:: Task ::
Where a record holds a picture, leave the picture out; otherwise repeat every record exactly.

:: Task data ::
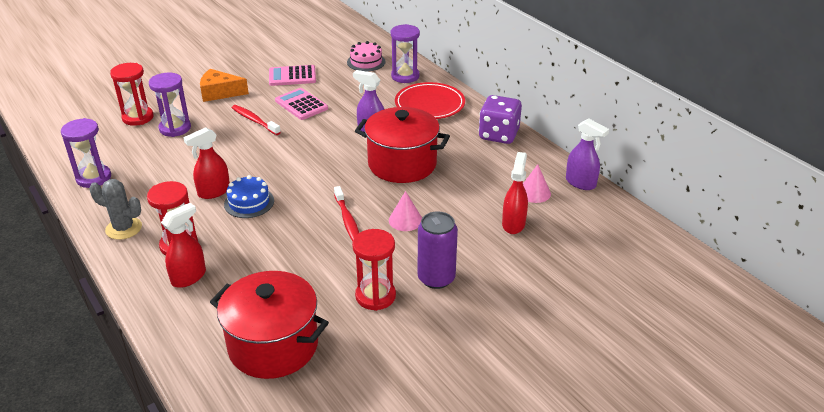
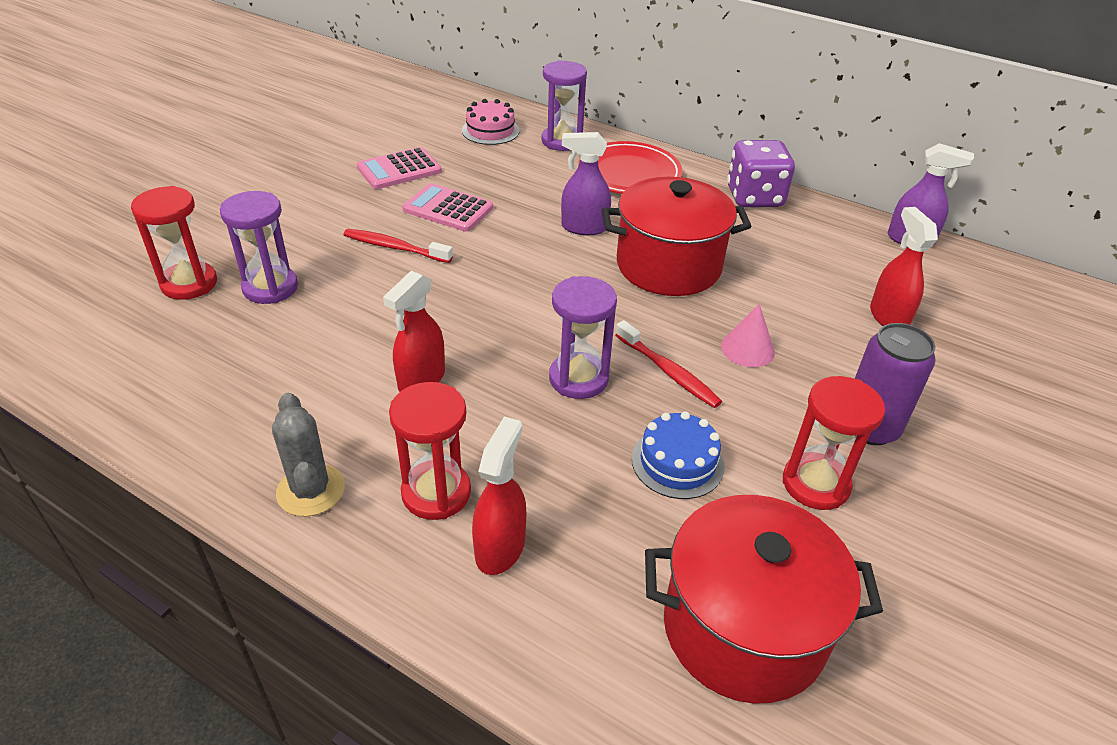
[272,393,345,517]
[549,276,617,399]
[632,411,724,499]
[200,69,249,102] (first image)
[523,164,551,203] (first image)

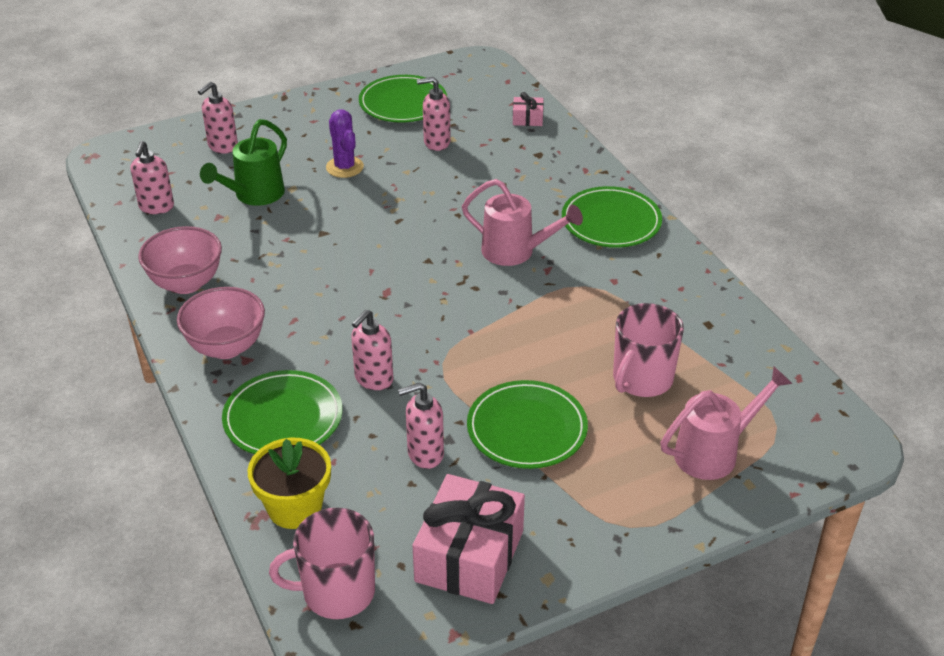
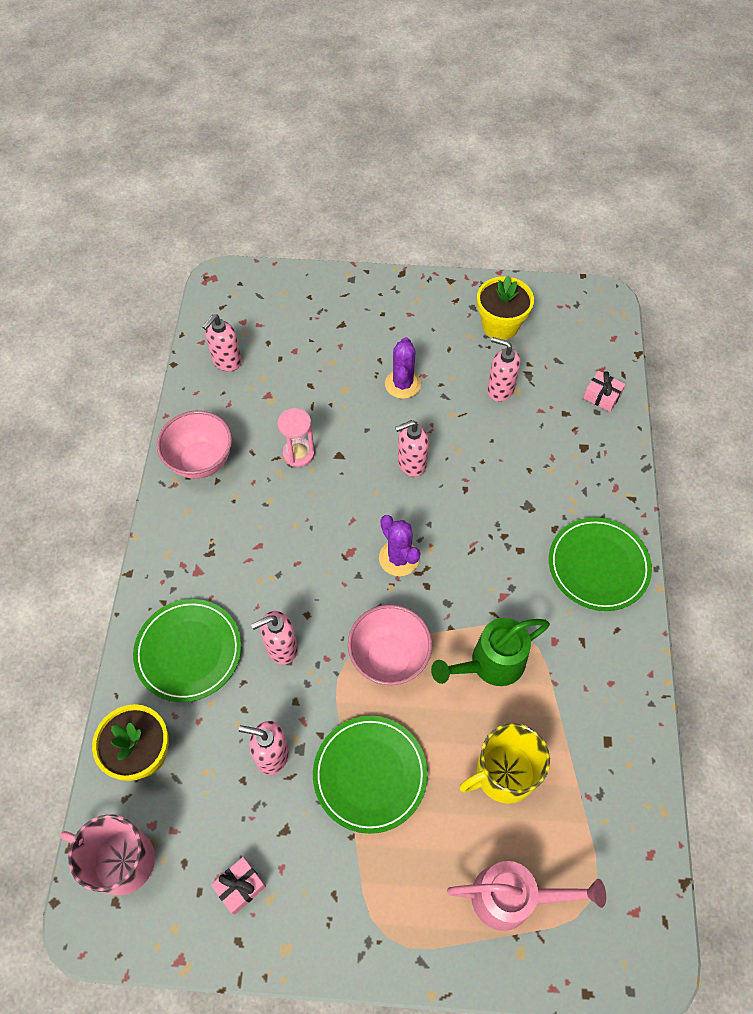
[211,857,266,915]
[277,408,315,467]
[348,605,432,686]
[379,515,420,576]
[395,420,429,477]
[431,618,550,686]
[459,723,550,804]
[477,276,534,340]
[462,179,583,266] (first image)

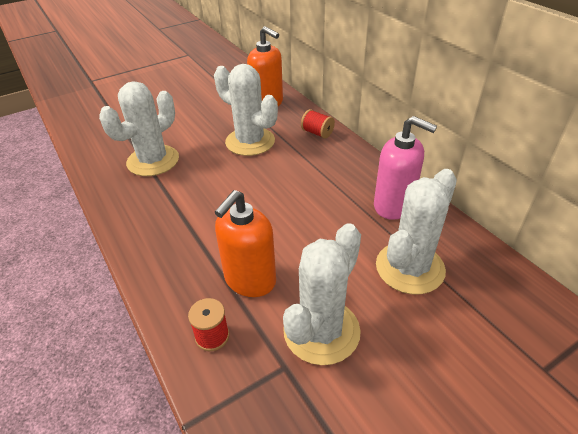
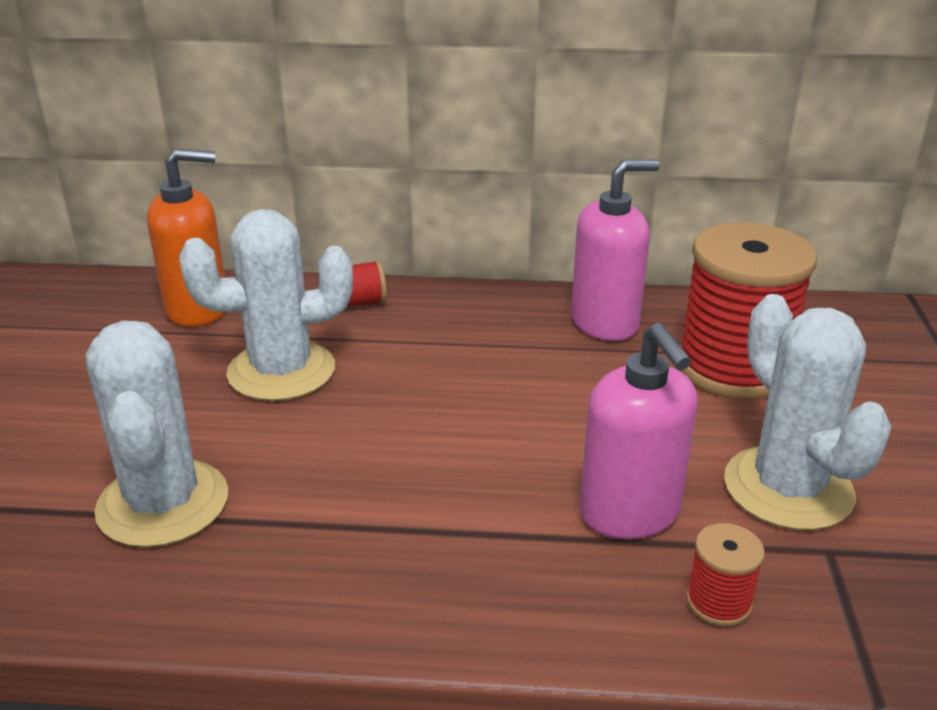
[580,323,698,539]
[680,222,817,399]

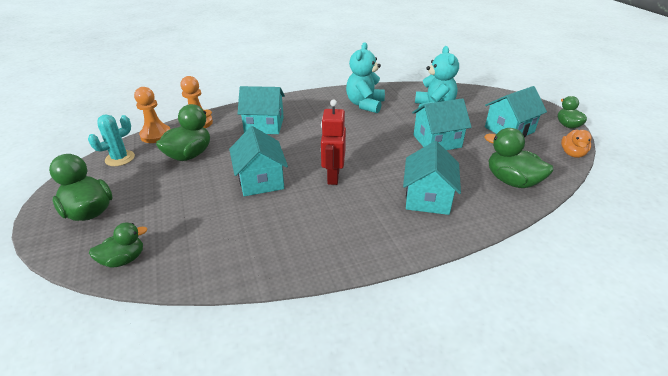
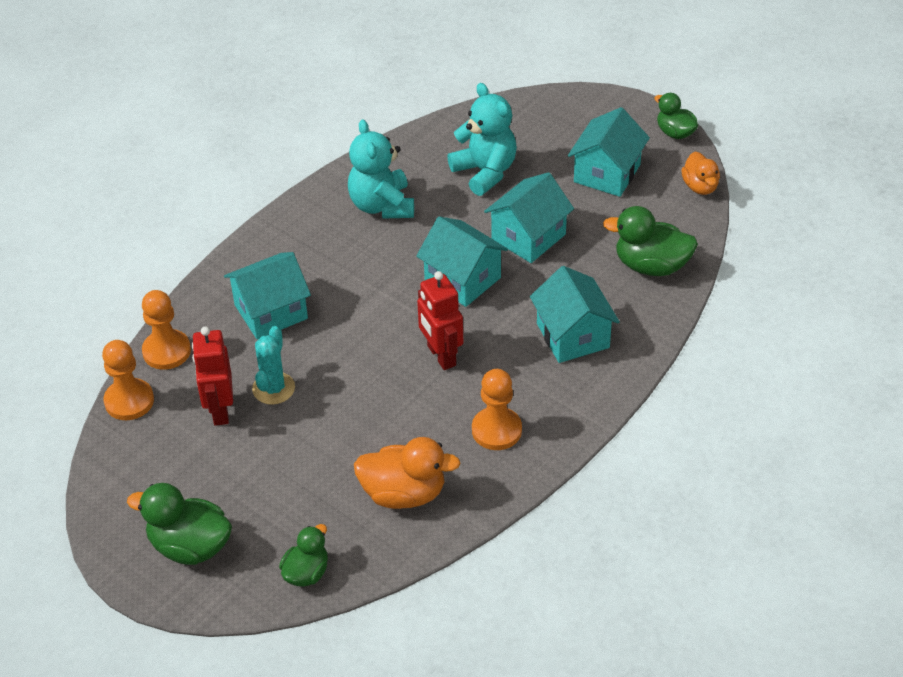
[192,327,233,426]
[252,326,295,405]
[354,437,461,509]
[416,216,508,307]
[472,369,522,450]

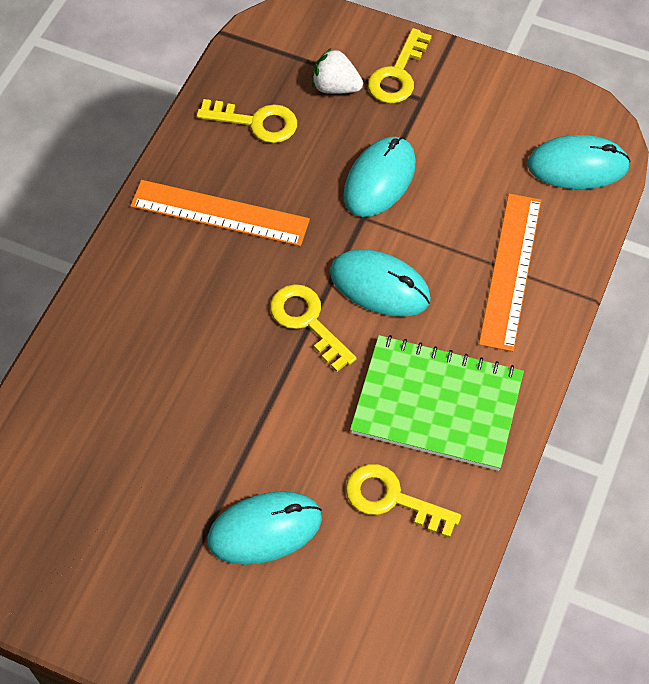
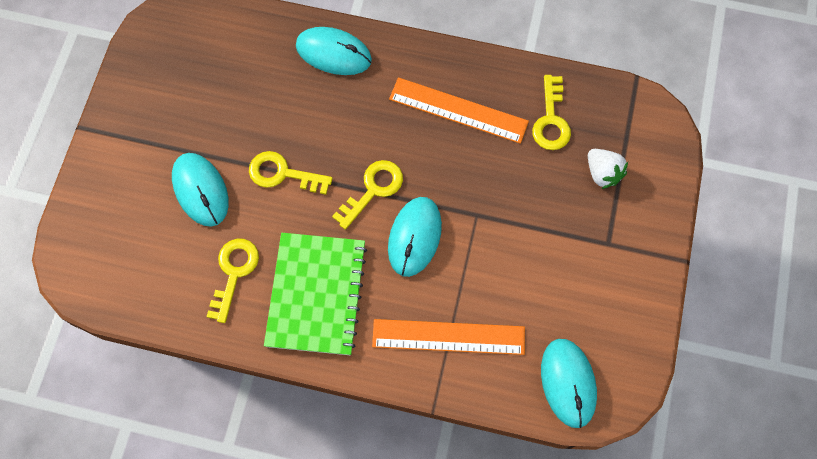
[249,151,333,195]
[296,27,372,75]
[389,78,529,144]
[588,149,628,189]

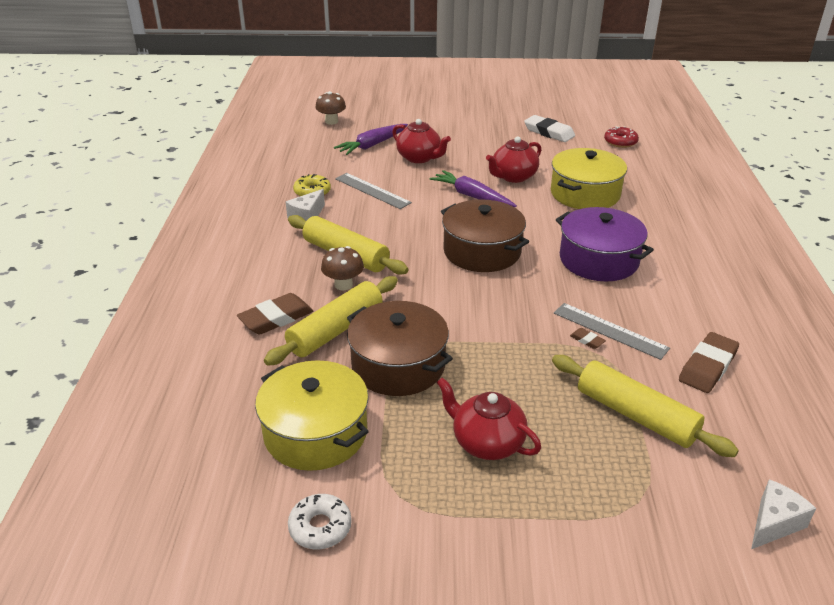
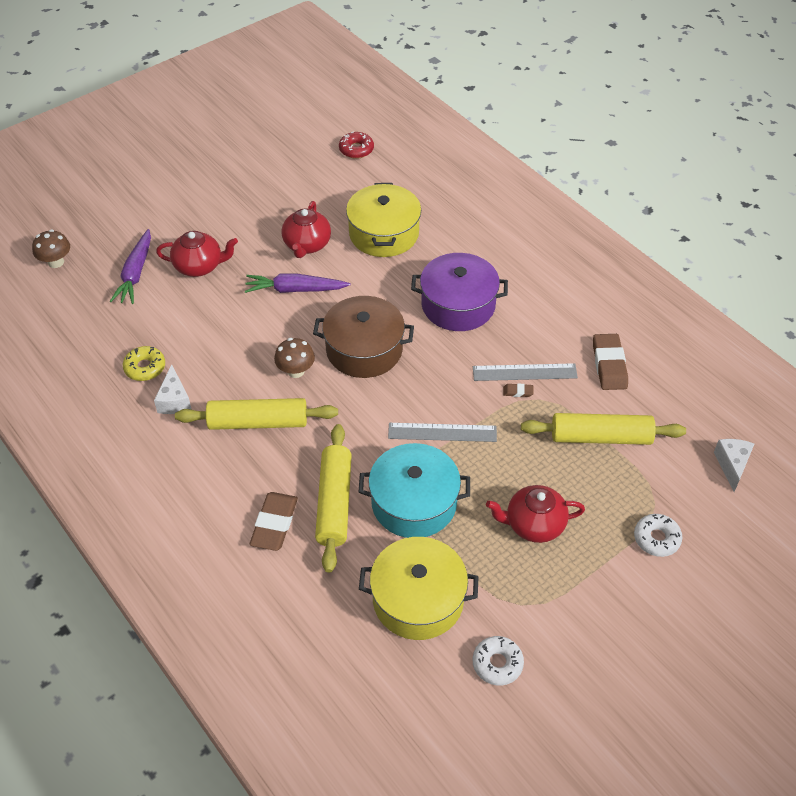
[274,338,315,378]
[359,443,470,538]
[388,423,497,442]
[634,514,682,557]
[524,115,575,142] (first image)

:: Result of the task ::
[272,393,345,517]
[549,276,617,399]
[632,411,724,499]
[200,69,249,102] (first image)
[523,164,551,203] (first image)

[211,857,266,915]
[277,408,315,467]
[348,605,432,686]
[379,515,420,576]
[395,420,429,477]
[431,618,550,686]
[459,723,550,804]
[477,276,534,340]
[462,179,583,266] (first image)

[580,323,698,539]
[680,222,817,399]

[192,327,233,426]
[252,326,295,405]
[354,437,461,509]
[416,216,508,307]
[472,369,522,450]

[249,151,333,195]
[296,27,372,75]
[389,78,529,144]
[588,149,628,189]

[274,338,315,378]
[359,443,470,538]
[388,423,497,442]
[634,514,682,557]
[524,115,575,142] (first image)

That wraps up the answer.